ACTIVITY: The entries below hold a line with "red trapezoid: (684, 204)" and a line with "yellow circle: (84, 50) -> (16, 22), moved". Return those lines and all that lie between them, exactly and only.

DATA RECORDS START

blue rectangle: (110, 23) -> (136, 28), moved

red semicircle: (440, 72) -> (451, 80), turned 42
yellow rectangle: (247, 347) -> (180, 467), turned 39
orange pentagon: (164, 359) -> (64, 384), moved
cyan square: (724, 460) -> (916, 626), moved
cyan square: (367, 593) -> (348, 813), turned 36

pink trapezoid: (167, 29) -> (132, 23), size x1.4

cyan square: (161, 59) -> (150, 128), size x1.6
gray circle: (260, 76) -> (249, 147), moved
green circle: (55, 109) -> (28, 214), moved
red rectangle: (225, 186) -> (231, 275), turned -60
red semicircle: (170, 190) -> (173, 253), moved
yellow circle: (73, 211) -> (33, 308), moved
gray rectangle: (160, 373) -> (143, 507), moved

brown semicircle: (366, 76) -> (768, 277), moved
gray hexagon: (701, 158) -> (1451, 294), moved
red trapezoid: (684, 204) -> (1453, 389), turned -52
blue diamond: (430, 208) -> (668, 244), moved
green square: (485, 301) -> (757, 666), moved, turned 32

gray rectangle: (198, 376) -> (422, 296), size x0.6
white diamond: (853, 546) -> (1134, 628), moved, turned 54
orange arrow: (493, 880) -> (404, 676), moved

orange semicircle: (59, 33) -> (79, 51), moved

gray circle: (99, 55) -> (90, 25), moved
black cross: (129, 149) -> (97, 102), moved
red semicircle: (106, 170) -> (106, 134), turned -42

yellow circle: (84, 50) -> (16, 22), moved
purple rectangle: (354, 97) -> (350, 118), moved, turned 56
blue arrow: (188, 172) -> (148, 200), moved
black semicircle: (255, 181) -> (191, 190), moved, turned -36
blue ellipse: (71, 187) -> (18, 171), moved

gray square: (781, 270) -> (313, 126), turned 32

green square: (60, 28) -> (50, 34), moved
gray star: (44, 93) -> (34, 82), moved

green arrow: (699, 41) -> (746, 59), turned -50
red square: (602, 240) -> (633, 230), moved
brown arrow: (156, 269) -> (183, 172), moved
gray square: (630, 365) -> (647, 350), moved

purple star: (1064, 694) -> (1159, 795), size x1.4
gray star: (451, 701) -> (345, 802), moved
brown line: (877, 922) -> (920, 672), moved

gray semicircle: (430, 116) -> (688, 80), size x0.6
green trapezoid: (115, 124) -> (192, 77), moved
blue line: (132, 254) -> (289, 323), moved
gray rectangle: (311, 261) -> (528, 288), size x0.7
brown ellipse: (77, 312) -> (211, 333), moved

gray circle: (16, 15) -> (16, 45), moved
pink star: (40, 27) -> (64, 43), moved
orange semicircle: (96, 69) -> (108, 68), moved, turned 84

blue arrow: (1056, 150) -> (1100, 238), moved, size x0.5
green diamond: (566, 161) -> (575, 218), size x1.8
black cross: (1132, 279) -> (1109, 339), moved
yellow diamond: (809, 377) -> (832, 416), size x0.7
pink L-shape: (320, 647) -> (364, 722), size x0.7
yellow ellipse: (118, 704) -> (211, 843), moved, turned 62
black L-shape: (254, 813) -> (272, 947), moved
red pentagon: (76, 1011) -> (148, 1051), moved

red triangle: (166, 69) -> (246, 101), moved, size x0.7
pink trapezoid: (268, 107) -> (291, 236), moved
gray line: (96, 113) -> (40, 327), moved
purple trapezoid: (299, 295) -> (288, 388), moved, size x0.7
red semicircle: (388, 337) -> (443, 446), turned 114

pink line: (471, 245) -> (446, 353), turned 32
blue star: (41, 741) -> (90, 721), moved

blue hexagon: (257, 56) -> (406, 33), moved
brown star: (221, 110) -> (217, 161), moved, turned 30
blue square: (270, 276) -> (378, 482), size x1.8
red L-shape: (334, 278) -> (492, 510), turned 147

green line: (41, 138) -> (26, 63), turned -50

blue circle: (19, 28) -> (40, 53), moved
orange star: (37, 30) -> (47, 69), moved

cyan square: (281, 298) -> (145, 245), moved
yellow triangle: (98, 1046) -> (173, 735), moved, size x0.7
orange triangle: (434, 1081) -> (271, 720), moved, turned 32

DATA RECORDS END

ANSWER BOX:
red trapezoid: (684, 204) -> (1453, 389), turned -52
blue diamond: (430, 208) -> (668, 244), moved
green square: (485, 301) -> (757, 666), moved, turned 32

gray rectangle: (198, 376) -> (422, 296), size x0.6
white diamond: (853, 546) -> (1134, 628), moved, turned 54
orange arrow: (493, 880) -> (404, 676), moved

orange semicircle: (59, 33) -> (79, 51), moved

gray circle: (99, 55) -> (90, 25), moved
black cross: (129, 149) -> (97, 102), moved
red semicircle: (106, 170) -> (106, 134), turned -42

yellow circle: (84, 50) -> (16, 22), moved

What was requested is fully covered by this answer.